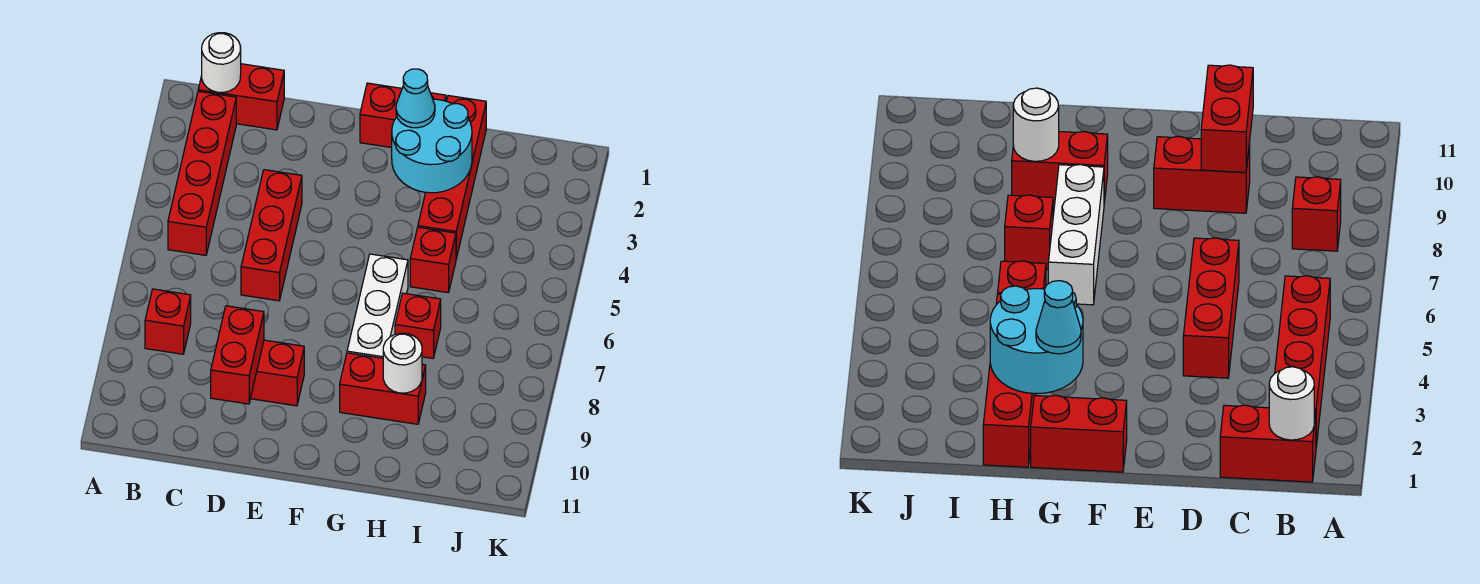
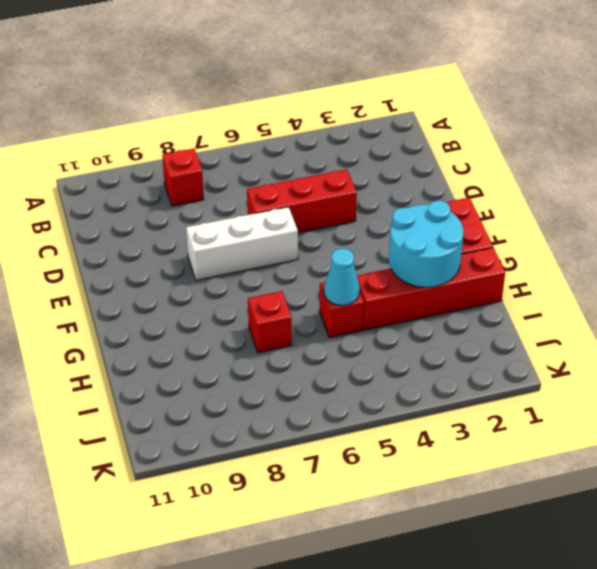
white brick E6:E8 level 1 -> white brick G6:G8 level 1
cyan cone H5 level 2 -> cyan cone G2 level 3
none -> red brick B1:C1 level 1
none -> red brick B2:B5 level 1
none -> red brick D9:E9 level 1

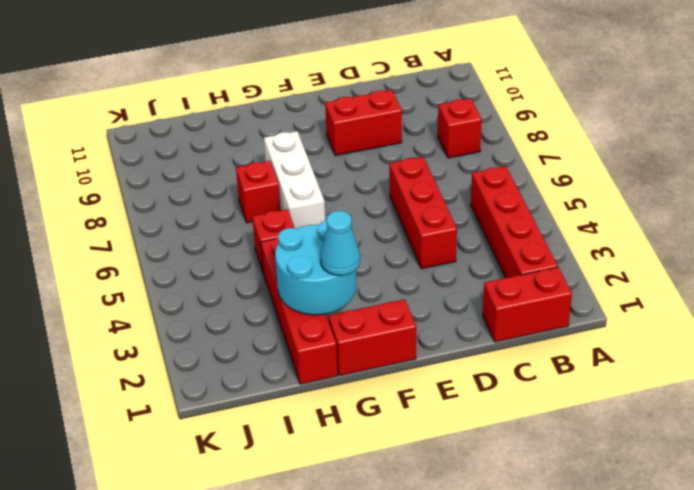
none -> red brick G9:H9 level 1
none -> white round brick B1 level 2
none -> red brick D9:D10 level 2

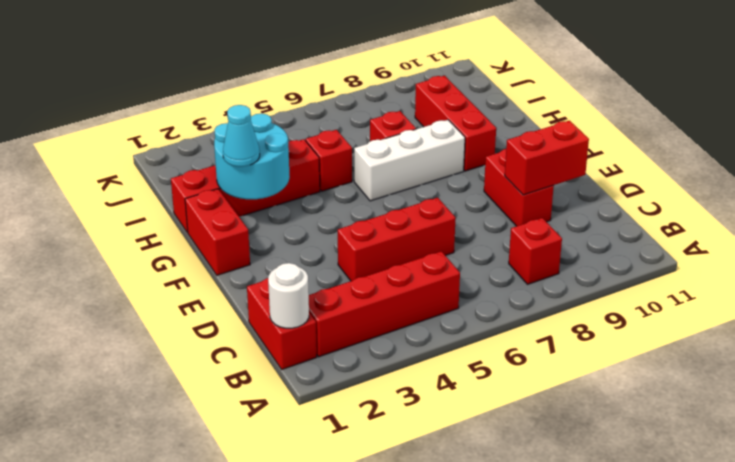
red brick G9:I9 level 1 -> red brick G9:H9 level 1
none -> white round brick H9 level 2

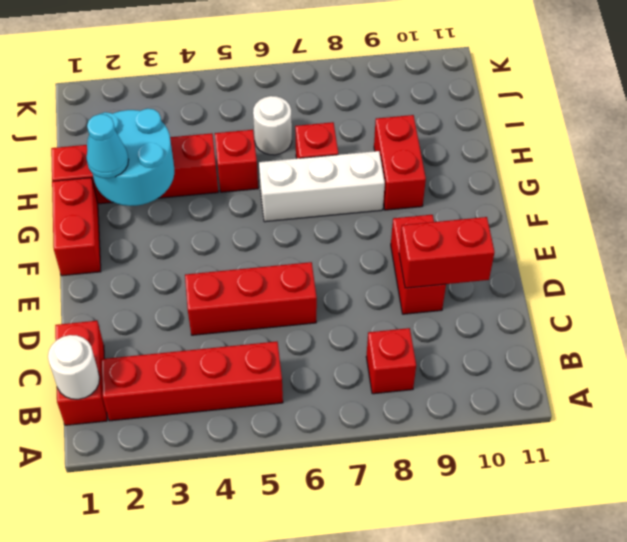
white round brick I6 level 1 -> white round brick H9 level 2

---

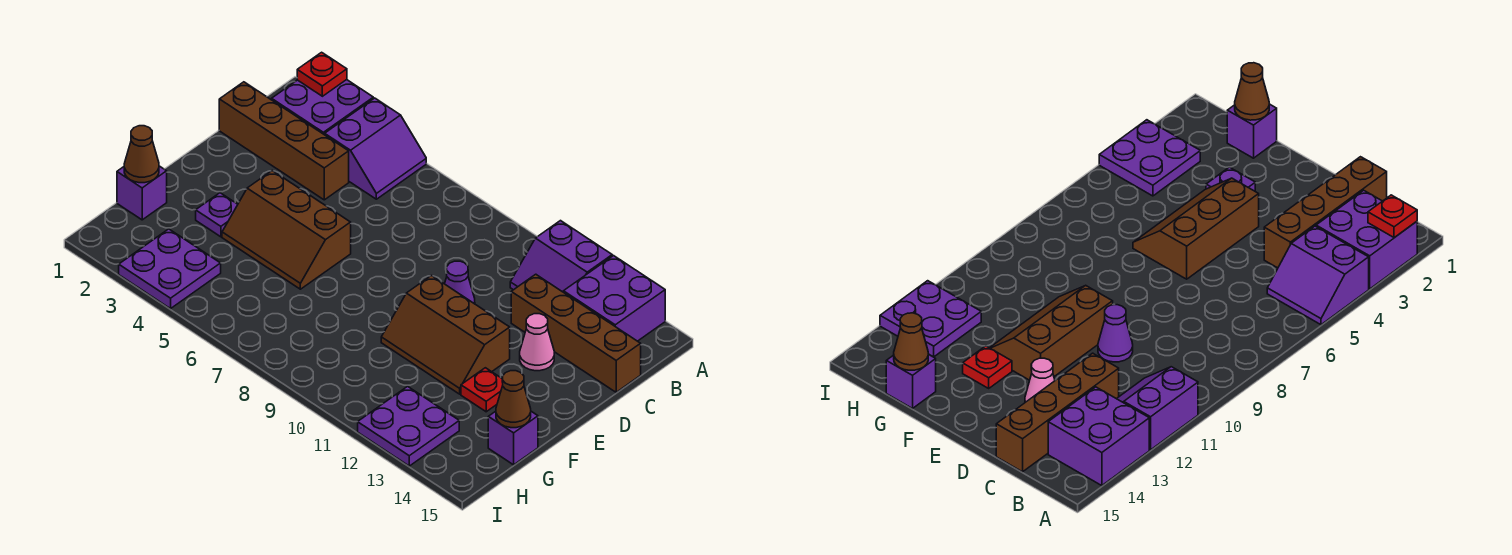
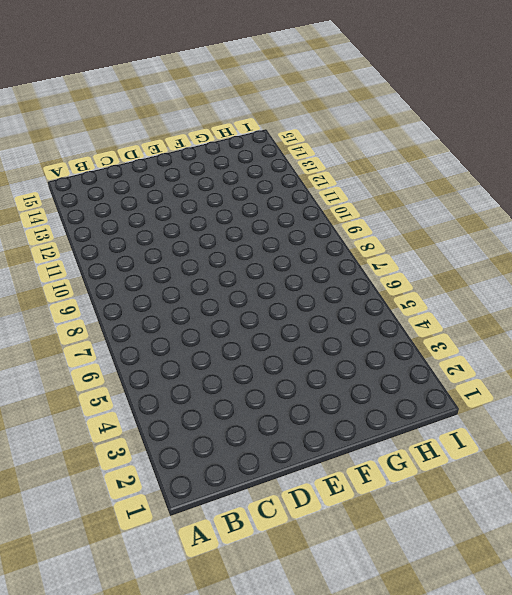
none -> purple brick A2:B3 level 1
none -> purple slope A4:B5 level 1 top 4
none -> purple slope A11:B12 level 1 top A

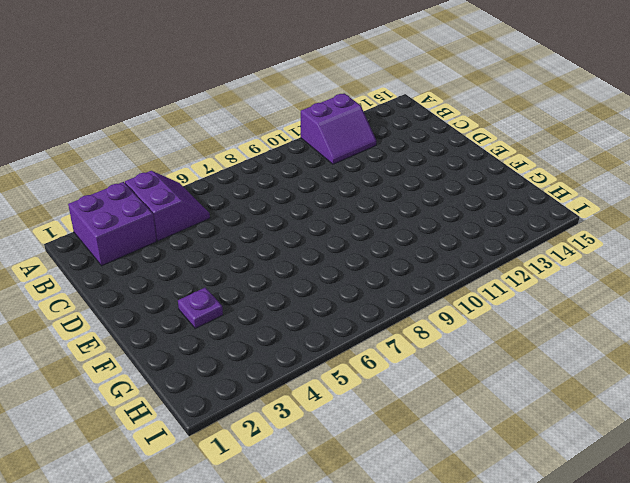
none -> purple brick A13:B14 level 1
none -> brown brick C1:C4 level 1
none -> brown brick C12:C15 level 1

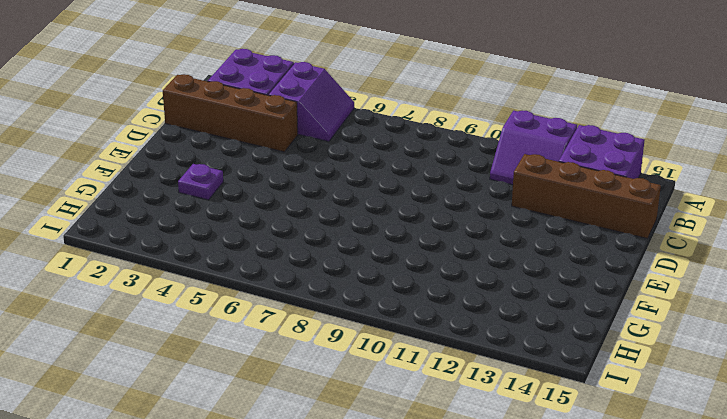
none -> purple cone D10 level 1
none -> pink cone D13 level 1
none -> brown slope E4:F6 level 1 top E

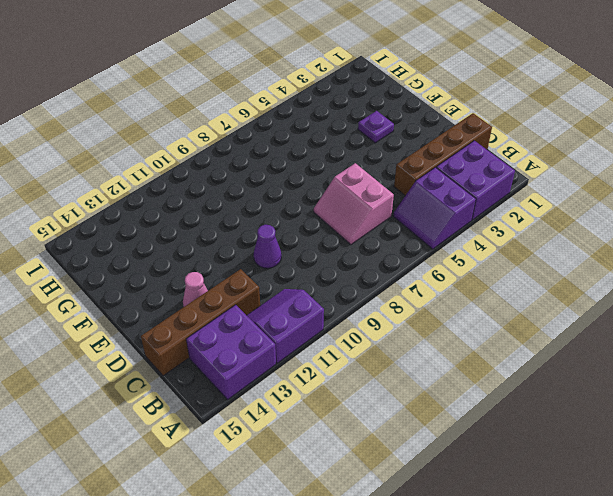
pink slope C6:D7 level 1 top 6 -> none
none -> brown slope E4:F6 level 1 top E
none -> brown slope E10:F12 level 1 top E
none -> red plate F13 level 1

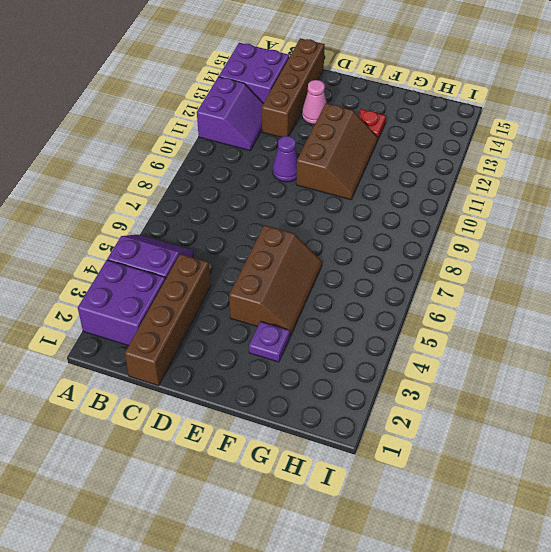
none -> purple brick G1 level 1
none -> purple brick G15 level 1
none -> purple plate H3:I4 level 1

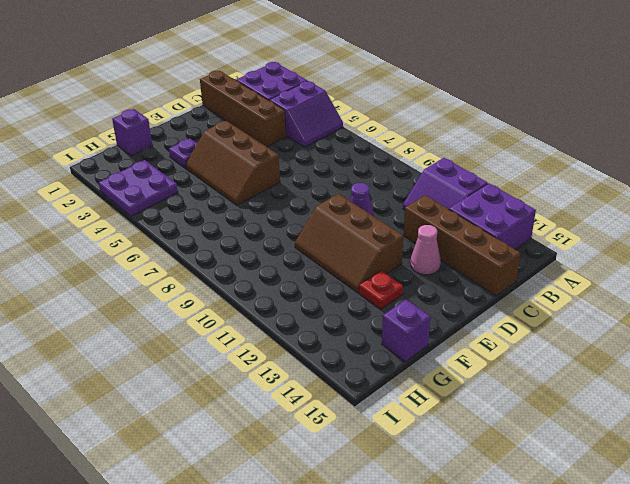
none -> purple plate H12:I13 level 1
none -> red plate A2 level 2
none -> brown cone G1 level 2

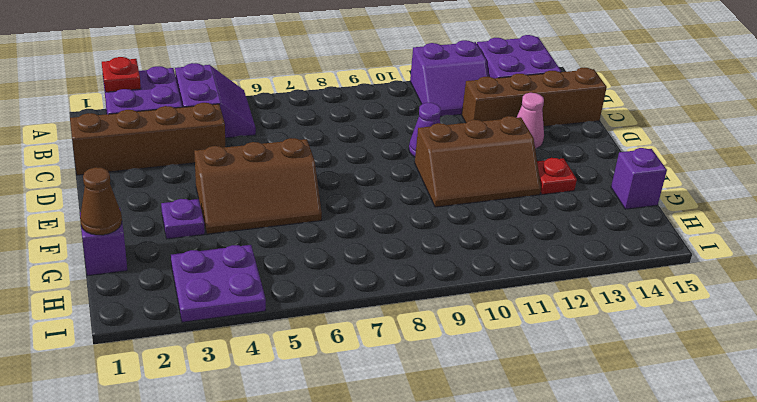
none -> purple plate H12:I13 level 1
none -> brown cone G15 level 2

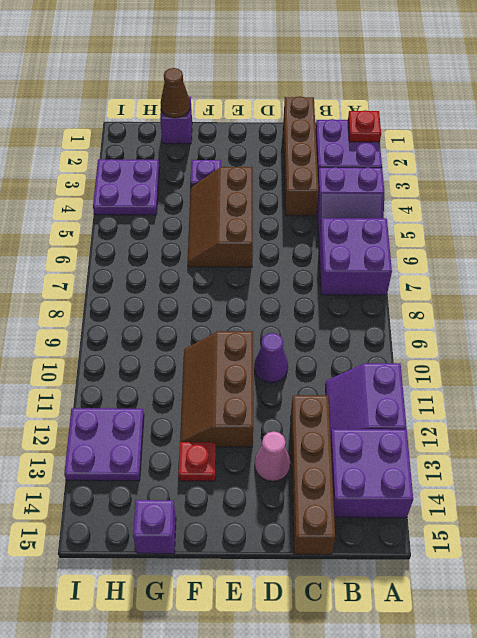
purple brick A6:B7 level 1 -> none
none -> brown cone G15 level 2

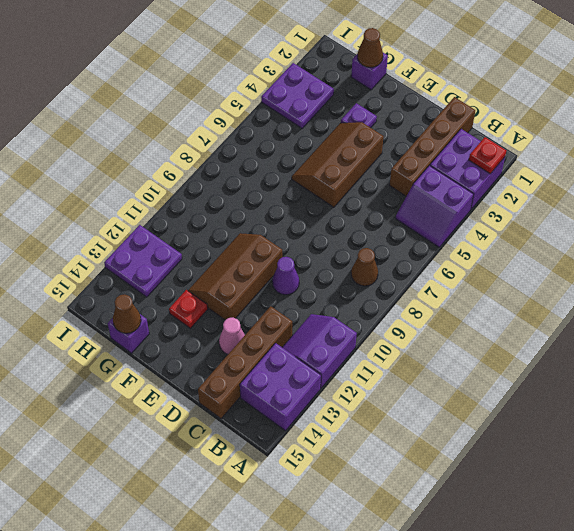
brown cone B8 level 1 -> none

▸ **WHAT THE EXERCISE ASKS**: Everything above from the line containing "white brick E6:E8" through the line containing "white round brick I6" must be repeated exactly, and the pictures must be left out.

▸ **REPLY TO THE EXERCISE**:
white brick E6:E8 level 1 -> white brick G6:G8 level 1
cyan cone H5 level 2 -> cyan cone G2 level 3
none -> red brick B1:C1 level 1
none -> red brick B2:B5 level 1
none -> red brick D9:E9 level 1

none -> red brick G9:H9 level 1
none -> white round brick B1 level 2
none -> red brick D9:D10 level 2

red brick G9:I9 level 1 -> red brick G9:H9 level 1
none -> white round brick H9 level 2

white round brick I6 level 1 -> white round brick H9 level 2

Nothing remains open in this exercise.